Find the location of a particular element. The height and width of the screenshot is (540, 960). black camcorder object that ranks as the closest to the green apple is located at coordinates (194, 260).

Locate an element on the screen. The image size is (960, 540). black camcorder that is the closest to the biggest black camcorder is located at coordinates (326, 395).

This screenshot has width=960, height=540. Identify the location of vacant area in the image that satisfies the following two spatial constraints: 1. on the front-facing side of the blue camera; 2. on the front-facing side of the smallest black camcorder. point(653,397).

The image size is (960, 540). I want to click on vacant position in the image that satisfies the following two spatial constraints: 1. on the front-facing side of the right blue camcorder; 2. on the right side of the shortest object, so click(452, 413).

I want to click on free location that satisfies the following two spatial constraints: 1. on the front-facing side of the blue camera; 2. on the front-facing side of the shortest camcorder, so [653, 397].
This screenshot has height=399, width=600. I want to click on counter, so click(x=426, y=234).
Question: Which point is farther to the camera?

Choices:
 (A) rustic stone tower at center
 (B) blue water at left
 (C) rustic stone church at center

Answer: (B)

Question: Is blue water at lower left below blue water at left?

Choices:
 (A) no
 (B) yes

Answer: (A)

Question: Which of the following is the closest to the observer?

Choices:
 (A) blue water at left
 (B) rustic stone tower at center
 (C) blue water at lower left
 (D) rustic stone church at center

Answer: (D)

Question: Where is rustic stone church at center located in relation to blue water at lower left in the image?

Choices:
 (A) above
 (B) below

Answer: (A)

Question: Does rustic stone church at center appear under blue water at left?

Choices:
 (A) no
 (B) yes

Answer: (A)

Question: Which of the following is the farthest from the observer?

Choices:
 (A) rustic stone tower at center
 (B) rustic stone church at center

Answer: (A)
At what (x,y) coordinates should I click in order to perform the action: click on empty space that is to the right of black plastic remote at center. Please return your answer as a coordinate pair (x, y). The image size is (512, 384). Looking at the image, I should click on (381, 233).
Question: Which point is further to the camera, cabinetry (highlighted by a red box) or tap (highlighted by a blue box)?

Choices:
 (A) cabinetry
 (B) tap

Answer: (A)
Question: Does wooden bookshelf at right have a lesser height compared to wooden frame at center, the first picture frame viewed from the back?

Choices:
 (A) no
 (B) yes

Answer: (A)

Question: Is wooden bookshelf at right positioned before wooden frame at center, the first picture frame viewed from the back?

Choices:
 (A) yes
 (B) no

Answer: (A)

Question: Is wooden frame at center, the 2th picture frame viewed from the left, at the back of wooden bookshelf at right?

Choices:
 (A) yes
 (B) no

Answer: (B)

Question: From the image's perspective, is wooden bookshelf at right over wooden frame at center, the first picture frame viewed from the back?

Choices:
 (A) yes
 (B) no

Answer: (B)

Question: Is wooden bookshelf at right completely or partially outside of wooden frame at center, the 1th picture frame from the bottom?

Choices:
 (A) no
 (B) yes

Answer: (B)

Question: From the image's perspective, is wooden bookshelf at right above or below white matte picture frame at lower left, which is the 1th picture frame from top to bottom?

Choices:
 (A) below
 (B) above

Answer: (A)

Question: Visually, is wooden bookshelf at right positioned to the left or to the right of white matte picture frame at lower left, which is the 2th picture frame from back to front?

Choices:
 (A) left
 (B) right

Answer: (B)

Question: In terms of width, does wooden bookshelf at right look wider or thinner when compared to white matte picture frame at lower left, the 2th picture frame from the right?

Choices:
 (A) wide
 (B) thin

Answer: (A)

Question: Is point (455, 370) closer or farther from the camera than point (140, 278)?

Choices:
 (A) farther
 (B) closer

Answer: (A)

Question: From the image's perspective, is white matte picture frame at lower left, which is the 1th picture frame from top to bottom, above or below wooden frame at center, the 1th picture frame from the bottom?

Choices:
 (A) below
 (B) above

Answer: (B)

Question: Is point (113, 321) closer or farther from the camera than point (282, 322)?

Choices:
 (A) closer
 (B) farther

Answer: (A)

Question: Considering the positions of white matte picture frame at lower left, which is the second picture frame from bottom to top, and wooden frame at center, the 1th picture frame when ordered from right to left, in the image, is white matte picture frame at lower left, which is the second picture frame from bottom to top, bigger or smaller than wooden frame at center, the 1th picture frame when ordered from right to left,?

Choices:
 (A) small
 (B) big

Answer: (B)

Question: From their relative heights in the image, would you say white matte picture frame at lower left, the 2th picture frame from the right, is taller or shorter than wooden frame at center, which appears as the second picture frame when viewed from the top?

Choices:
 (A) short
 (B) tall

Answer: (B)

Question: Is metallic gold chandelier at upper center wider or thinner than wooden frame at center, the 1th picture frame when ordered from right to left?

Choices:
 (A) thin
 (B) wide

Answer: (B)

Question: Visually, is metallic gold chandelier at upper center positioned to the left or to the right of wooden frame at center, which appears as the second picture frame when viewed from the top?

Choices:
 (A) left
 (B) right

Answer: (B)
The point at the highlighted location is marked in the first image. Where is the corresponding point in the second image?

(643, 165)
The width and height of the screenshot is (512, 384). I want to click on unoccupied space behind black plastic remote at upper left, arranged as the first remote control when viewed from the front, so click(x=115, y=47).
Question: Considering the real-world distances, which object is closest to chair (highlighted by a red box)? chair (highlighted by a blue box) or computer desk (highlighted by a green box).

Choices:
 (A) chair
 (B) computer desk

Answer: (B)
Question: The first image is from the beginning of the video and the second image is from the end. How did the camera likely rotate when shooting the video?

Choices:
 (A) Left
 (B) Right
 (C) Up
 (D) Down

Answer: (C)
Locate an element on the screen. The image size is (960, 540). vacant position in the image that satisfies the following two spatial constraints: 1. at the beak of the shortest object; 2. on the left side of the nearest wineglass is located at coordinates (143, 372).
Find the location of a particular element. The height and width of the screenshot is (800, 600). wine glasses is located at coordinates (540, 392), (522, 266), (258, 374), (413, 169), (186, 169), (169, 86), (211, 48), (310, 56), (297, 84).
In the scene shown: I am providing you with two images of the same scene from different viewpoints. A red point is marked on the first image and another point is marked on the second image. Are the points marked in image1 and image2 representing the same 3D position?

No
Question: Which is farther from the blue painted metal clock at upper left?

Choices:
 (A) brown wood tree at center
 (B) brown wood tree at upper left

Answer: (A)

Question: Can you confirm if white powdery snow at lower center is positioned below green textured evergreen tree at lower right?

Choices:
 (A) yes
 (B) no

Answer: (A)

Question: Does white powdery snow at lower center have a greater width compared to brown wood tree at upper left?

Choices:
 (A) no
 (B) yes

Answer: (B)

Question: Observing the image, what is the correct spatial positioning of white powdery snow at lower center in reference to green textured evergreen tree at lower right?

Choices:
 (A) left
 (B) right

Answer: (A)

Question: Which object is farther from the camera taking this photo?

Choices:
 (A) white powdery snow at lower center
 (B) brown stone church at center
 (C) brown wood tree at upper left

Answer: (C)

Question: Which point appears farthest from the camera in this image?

* * *

*Work item*:
Reproduce the entire listing above, line for line, with no changes.

*Response to the task*:
Find the location of a particular element. The height and width of the screenshot is (540, 960). black camcorder object that ranks as the closest to the green apple is located at coordinates (194, 260).

Locate an element on the screen. The image size is (960, 540). black camcorder that is the closest to the biggest black camcorder is located at coordinates (326, 395).

This screenshot has width=960, height=540. Identify the location of vacant area in the image that satisfies the following two spatial constraints: 1. on the front-facing side of the blue camera; 2. on the front-facing side of the smallest black camcorder. point(653,397).

The image size is (960, 540). I want to click on vacant position in the image that satisfies the following two spatial constraints: 1. on the front-facing side of the right blue camcorder; 2. on the right side of the shortest object, so click(452, 413).

I want to click on free location that satisfies the following two spatial constraints: 1. on the front-facing side of the blue camera; 2. on the front-facing side of the shortest camcorder, so [653, 397].
This screenshot has height=399, width=600. I want to click on counter, so click(x=426, y=234).
Question: Which point is farther to the camera?

Choices:
 (A) rustic stone tower at center
 (B) blue water at left
 (C) rustic stone church at center

Answer: (B)

Question: Is blue water at lower left below blue water at left?

Choices:
 (A) no
 (B) yes

Answer: (A)

Question: Which of the following is the closest to the observer?

Choices:
 (A) blue water at left
 (B) rustic stone tower at center
 (C) blue water at lower left
 (D) rustic stone church at center

Answer: (D)

Question: Where is rustic stone church at center located in relation to blue water at lower left in the image?

Choices:
 (A) above
 (B) below

Answer: (A)

Question: Does rustic stone church at center appear under blue water at left?

Choices:
 (A) no
 (B) yes

Answer: (A)

Question: Which of the following is the farthest from the observer?

Choices:
 (A) rustic stone tower at center
 (B) rustic stone church at center

Answer: (A)
At what (x,y) coordinates should I click in order to perform the action: click on empty space that is to the right of black plastic remote at center. Please return your answer as a coordinate pair (x, y). The image size is (512, 384). Looking at the image, I should click on (381, 233).
Question: Which point is further to the camera, cabinetry (highlighted by a red box) or tap (highlighted by a blue box)?

Choices:
 (A) cabinetry
 (B) tap

Answer: (A)
Question: Does wooden bookshelf at right have a lesser height compared to wooden frame at center, the first picture frame viewed from the back?

Choices:
 (A) no
 (B) yes

Answer: (A)

Question: Is wooden bookshelf at right positioned before wooden frame at center, the first picture frame viewed from the back?

Choices:
 (A) yes
 (B) no

Answer: (A)

Question: Is wooden frame at center, the 2th picture frame viewed from the left, at the back of wooden bookshelf at right?

Choices:
 (A) yes
 (B) no

Answer: (B)

Question: From the image's perspective, is wooden bookshelf at right over wooden frame at center, the first picture frame viewed from the back?

Choices:
 (A) yes
 (B) no

Answer: (B)

Question: Is wooden bookshelf at right completely or partially outside of wooden frame at center, the 1th picture frame from the bottom?

Choices:
 (A) no
 (B) yes

Answer: (B)

Question: From the image's perspective, is wooden bookshelf at right above or below white matte picture frame at lower left, which is the 1th picture frame from top to bottom?

Choices:
 (A) below
 (B) above

Answer: (A)

Question: Visually, is wooden bookshelf at right positioned to the left or to the right of white matte picture frame at lower left, which is the 2th picture frame from back to front?

Choices:
 (A) left
 (B) right

Answer: (B)

Question: In terms of width, does wooden bookshelf at right look wider or thinner when compared to white matte picture frame at lower left, the 2th picture frame from the right?

Choices:
 (A) wide
 (B) thin

Answer: (A)

Question: Is point (455, 370) closer or farther from the camera than point (140, 278)?

Choices:
 (A) farther
 (B) closer

Answer: (A)

Question: From the image's perspective, is white matte picture frame at lower left, which is the 1th picture frame from top to bottom, above or below wooden frame at center, the 1th picture frame from the bottom?

Choices:
 (A) below
 (B) above

Answer: (B)

Question: Is point (113, 321) closer or farther from the camera than point (282, 322)?

Choices:
 (A) closer
 (B) farther

Answer: (A)

Question: Considering the positions of white matte picture frame at lower left, which is the second picture frame from bottom to top, and wooden frame at center, the 1th picture frame when ordered from right to left, in the image, is white matte picture frame at lower left, which is the second picture frame from bottom to top, bigger or smaller than wooden frame at center, the 1th picture frame when ordered from right to left,?

Choices:
 (A) small
 (B) big

Answer: (B)

Question: From their relative heights in the image, would you say white matte picture frame at lower left, the 2th picture frame from the right, is taller or shorter than wooden frame at center, which appears as the second picture frame when viewed from the top?

Choices:
 (A) short
 (B) tall

Answer: (B)

Question: Is metallic gold chandelier at upper center wider or thinner than wooden frame at center, the 1th picture frame when ordered from right to left?

Choices:
 (A) thin
 (B) wide

Answer: (B)

Question: Visually, is metallic gold chandelier at upper center positioned to the left or to the right of wooden frame at center, which appears as the second picture frame when viewed from the top?

Choices:
 (A) left
 (B) right

Answer: (B)
The point at the highlighted location is marked in the first image. Where is the corresponding point in the second image?

(643, 165)
The width and height of the screenshot is (512, 384). I want to click on unoccupied space behind black plastic remote at upper left, arranged as the first remote control when viewed from the front, so click(x=115, y=47).
Question: Considering the real-world distances, which object is closest to chair (highlighted by a red box)? chair (highlighted by a blue box) or computer desk (highlighted by a green box).

Choices:
 (A) chair
 (B) computer desk

Answer: (B)
Question: The first image is from the beginning of the video and the second image is from the end. How did the camera likely rotate when shooting the video?

Choices:
 (A) Left
 (B) Right
 (C) Up
 (D) Down

Answer: (C)
Locate an element on the screen. The image size is (960, 540). vacant position in the image that satisfies the following two spatial constraints: 1. at the beak of the shortest object; 2. on the left side of the nearest wineglass is located at coordinates (143, 372).
Find the location of a particular element. The height and width of the screenshot is (800, 600). wine glasses is located at coordinates (540, 392), (522, 266), (258, 374), (413, 169), (186, 169), (169, 86), (211, 48), (310, 56), (297, 84).
In the scene shown: I am providing you with two images of the same scene from different viewpoints. A red point is marked on the first image and another point is marked on the second image. Are the points marked in image1 and image2 representing the same 3D position?

No
Question: Which is farther from the blue painted metal clock at upper left?

Choices:
 (A) brown wood tree at center
 (B) brown wood tree at upper left

Answer: (A)

Question: Can you confirm if white powdery snow at lower center is positioned below green textured evergreen tree at lower right?

Choices:
 (A) yes
 (B) no

Answer: (A)

Question: Does white powdery snow at lower center have a greater width compared to brown wood tree at upper left?

Choices:
 (A) no
 (B) yes

Answer: (B)

Question: Observing the image, what is the correct spatial positioning of white powdery snow at lower center in reference to green textured evergreen tree at lower right?

Choices:
 (A) left
 (B) right

Answer: (A)

Question: Which object is farther from the camera taking this photo?

Choices:
 (A) white powdery snow at lower center
 (B) brown stone church at center
 (C) brown wood tree at upper left

Answer: (C)

Question: Which point appears farthest from the camera in this image?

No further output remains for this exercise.